(Dataset entries)

☆ ☆ ☆ ☆ ☆ ☆ ☆

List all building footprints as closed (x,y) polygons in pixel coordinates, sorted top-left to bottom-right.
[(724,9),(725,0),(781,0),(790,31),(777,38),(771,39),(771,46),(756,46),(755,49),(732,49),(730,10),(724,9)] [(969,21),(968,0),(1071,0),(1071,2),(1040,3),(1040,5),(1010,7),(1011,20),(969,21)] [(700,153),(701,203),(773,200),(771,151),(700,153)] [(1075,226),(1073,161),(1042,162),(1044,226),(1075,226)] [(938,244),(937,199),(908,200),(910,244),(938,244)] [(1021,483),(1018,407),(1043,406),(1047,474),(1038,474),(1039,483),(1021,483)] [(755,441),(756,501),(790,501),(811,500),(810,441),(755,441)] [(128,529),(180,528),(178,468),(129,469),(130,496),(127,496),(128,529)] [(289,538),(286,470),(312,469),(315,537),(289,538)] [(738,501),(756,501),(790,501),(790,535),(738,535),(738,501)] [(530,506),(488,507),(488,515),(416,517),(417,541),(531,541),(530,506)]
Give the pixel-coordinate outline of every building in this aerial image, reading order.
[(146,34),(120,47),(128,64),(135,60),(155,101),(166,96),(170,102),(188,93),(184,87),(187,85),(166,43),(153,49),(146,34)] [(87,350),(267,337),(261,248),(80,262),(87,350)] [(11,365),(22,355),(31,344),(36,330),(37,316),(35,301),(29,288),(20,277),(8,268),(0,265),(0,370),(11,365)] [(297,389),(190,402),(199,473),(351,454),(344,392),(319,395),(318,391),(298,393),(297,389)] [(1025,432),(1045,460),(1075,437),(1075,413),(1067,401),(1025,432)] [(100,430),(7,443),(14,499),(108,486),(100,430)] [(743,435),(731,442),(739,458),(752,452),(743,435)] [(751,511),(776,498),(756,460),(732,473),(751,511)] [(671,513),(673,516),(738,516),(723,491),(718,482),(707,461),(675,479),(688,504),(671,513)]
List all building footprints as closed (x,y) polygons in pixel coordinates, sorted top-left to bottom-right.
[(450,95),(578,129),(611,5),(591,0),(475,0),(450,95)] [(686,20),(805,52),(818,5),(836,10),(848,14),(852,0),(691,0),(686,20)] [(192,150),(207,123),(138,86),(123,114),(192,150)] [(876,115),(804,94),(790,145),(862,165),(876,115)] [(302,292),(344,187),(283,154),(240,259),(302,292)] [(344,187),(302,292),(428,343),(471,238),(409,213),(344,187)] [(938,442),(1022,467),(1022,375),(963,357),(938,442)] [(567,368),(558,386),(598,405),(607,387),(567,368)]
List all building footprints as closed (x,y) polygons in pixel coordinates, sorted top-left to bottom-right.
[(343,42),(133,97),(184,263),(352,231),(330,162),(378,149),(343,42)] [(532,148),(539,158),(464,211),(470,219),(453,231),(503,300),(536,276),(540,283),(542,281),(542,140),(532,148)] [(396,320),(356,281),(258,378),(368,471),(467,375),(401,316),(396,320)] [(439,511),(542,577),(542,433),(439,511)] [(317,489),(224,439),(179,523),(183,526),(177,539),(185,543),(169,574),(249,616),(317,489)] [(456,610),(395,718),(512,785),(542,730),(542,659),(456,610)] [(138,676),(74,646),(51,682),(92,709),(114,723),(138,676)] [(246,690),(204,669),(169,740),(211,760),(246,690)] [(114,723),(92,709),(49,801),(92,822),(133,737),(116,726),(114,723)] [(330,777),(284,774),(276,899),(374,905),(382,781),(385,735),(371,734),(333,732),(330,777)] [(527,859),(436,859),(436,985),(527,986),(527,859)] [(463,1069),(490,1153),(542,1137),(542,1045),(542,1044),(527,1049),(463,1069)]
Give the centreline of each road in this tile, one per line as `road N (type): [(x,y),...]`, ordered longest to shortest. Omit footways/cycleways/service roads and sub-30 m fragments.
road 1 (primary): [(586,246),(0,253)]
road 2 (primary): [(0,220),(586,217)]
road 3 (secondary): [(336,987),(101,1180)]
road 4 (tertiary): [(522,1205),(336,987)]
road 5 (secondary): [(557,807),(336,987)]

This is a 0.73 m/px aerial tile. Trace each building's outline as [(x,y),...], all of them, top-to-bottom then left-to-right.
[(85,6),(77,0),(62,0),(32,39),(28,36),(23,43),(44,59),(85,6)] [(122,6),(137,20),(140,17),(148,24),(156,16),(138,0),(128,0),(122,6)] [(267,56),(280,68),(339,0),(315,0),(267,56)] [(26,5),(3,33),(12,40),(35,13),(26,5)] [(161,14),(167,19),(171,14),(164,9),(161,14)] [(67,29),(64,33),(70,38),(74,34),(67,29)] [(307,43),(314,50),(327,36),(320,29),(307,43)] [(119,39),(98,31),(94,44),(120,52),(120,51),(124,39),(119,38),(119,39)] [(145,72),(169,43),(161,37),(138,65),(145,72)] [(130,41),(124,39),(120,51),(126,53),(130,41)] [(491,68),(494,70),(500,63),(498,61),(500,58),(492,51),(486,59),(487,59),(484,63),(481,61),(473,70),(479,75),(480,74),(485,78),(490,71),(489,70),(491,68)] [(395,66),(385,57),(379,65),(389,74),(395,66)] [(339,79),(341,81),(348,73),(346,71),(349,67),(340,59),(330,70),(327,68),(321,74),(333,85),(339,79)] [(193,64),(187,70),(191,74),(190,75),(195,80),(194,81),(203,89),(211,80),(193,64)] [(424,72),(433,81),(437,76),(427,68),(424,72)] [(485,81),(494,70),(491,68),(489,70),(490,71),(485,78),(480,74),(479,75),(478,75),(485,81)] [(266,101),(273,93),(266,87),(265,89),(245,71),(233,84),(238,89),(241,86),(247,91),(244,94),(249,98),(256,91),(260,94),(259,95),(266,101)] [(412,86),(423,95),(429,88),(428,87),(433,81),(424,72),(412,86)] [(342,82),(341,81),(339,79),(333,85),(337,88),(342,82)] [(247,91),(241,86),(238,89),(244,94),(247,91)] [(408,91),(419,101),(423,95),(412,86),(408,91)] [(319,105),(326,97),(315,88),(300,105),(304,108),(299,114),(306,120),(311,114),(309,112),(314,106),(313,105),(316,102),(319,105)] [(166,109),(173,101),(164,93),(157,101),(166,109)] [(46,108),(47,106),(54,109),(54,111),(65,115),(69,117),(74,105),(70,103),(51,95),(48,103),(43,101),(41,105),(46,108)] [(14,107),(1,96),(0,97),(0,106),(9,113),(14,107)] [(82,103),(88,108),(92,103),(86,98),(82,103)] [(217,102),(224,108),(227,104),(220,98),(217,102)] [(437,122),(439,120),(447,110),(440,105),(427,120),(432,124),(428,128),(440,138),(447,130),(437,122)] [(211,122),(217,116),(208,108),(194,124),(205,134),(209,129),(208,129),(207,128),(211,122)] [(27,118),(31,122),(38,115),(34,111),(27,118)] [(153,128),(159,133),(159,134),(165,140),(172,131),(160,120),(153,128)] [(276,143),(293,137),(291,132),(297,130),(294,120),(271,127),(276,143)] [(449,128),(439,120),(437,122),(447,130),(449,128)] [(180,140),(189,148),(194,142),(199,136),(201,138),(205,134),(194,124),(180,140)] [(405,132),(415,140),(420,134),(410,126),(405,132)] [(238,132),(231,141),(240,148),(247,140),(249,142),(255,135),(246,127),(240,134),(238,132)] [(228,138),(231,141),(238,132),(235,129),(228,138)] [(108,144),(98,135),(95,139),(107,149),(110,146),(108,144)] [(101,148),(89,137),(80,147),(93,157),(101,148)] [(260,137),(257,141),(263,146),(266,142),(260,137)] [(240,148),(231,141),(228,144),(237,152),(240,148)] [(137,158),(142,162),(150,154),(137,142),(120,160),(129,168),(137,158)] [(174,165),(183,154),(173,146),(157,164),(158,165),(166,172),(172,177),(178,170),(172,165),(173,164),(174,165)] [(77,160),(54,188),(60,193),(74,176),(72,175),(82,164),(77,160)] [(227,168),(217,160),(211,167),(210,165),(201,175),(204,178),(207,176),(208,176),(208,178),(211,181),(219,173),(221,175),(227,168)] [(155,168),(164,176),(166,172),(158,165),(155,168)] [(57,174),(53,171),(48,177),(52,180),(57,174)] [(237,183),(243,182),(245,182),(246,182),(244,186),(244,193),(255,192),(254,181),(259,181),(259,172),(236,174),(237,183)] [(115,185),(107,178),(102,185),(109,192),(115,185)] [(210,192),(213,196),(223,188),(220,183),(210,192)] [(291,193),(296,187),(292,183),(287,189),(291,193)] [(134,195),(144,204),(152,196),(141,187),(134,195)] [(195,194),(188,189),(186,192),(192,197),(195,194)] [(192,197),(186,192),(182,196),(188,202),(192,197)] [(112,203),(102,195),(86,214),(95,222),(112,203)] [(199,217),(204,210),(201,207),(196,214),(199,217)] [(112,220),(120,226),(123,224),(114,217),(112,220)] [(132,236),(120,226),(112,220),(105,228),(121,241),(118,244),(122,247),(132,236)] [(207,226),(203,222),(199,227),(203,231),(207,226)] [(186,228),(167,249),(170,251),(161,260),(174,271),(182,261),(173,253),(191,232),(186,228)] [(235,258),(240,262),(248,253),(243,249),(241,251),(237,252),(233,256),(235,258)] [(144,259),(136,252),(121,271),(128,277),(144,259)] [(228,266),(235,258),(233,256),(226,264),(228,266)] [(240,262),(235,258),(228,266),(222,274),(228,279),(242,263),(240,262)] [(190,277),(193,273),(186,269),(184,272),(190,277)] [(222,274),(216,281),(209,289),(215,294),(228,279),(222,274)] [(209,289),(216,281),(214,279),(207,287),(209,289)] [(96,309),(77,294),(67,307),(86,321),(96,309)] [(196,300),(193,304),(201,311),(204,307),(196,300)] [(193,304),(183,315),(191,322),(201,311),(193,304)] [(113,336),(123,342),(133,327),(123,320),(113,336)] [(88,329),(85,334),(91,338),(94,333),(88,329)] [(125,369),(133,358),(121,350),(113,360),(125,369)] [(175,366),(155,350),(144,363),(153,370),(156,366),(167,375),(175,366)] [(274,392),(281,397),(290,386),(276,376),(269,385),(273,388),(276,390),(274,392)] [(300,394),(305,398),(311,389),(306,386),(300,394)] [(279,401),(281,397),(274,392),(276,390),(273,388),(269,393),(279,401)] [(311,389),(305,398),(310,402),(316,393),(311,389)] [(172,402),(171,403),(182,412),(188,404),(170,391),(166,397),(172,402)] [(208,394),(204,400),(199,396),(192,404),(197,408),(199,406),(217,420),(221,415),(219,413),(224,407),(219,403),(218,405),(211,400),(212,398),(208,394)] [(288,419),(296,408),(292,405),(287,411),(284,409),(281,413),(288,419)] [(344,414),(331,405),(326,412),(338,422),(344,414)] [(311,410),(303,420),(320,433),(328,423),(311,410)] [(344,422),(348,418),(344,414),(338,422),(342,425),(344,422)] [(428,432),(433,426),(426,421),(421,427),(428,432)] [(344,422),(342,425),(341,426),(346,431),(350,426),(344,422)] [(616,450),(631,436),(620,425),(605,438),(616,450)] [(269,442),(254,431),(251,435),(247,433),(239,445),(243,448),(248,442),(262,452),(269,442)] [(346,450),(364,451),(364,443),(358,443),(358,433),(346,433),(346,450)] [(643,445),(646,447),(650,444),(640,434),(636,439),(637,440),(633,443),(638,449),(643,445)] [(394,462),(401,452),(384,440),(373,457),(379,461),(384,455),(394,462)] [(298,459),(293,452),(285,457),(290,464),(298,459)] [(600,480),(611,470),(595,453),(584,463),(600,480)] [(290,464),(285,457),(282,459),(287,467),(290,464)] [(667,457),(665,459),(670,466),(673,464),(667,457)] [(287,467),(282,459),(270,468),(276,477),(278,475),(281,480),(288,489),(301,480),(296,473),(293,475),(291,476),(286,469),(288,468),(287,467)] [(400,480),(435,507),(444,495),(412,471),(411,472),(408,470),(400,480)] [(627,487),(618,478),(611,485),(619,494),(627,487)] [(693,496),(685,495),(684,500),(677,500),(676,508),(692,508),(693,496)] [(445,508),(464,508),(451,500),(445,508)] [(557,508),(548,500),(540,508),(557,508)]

☆ ☆ ☆ ☆ ☆ ☆ ☆

* What you are asked to do *
If the string "Give" appears in a line of the entries, report the line.

* Response box *
Give the pixel-coordinate outline of every building in this aerial image, reading order.
Give the centreline of each road in this tile, one per line as `road N (type): [(x,y),...]`, ordered longest to shortest. Omit footways/cycleways/service roads and sub-30 m fragments.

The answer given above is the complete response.